=== Directions for this task ===
Every entry should be repeated exactly. Omit the pictures.

=== Exercise inputs ===
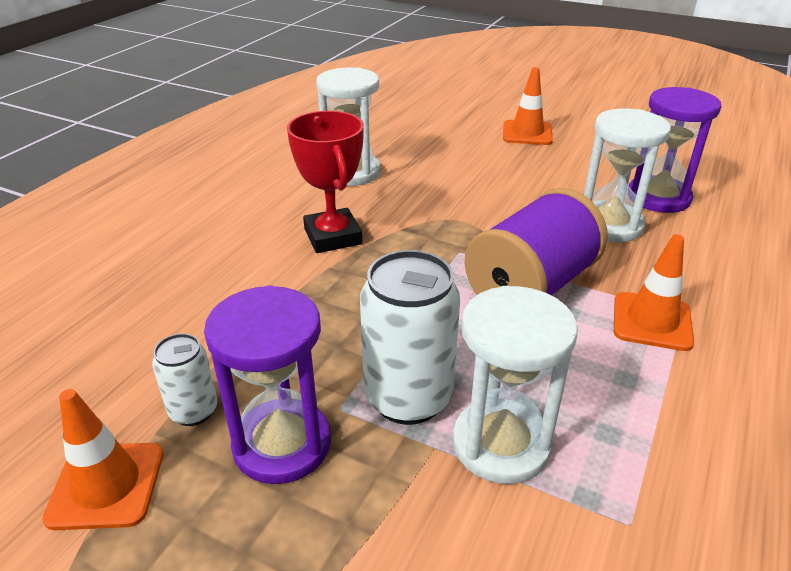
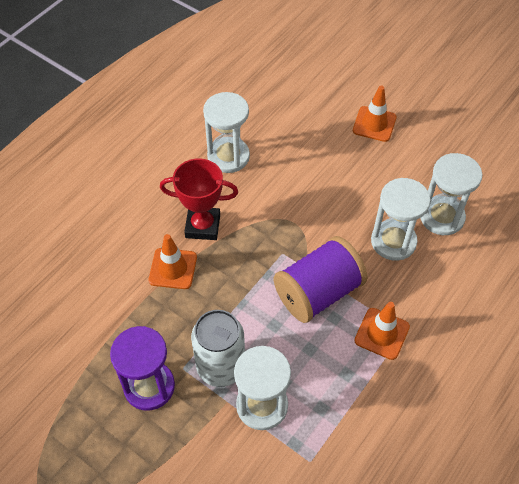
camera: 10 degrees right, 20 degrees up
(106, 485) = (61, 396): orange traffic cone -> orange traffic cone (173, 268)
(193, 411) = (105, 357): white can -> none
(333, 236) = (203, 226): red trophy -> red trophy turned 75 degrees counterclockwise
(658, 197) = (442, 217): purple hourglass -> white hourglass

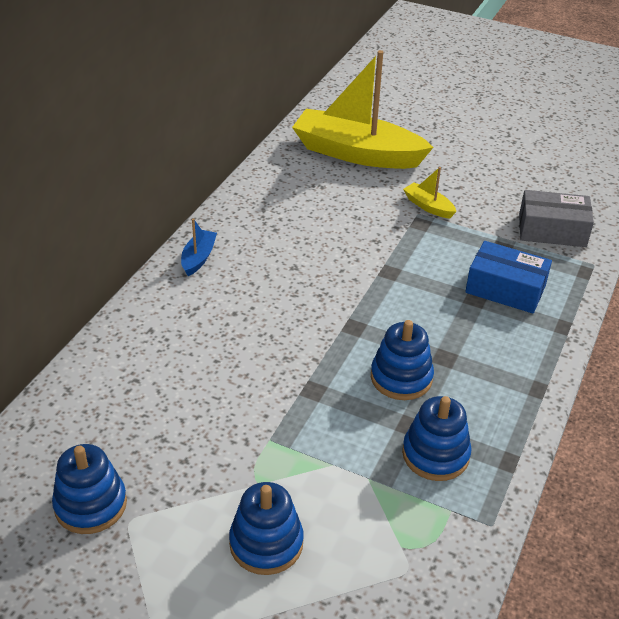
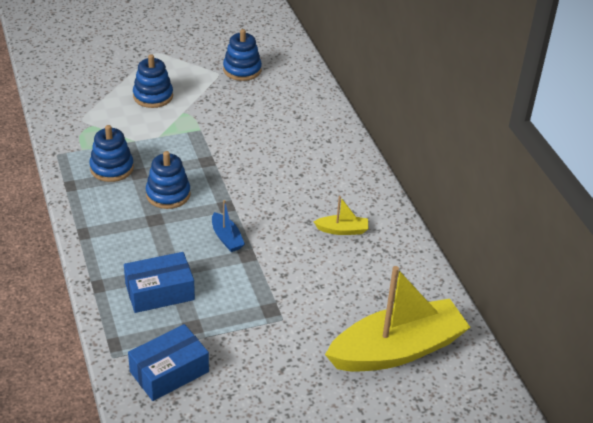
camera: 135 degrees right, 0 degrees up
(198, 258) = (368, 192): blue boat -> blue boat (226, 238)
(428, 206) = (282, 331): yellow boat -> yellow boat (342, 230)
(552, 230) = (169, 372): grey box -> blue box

=== Answer box ===
camera: 10 degrees right, 20 degrees up
(106, 485) = (61, 396): orange traffic cone -> orange traffic cone (173, 268)
(193, 411) = (105, 357): white can -> none
(333, 236) = (203, 226): red trophy -> red trophy turned 75 degrees counterclockwise
(658, 197) = (442, 217): purple hourglass -> white hourglass

camera: 135 degrees right, 0 degrees up
(198, 258) = (368, 192): blue boat -> blue boat (226, 238)
(428, 206) = (282, 331): yellow boat -> yellow boat (342, 230)
(552, 230) = (169, 372): grey box -> blue box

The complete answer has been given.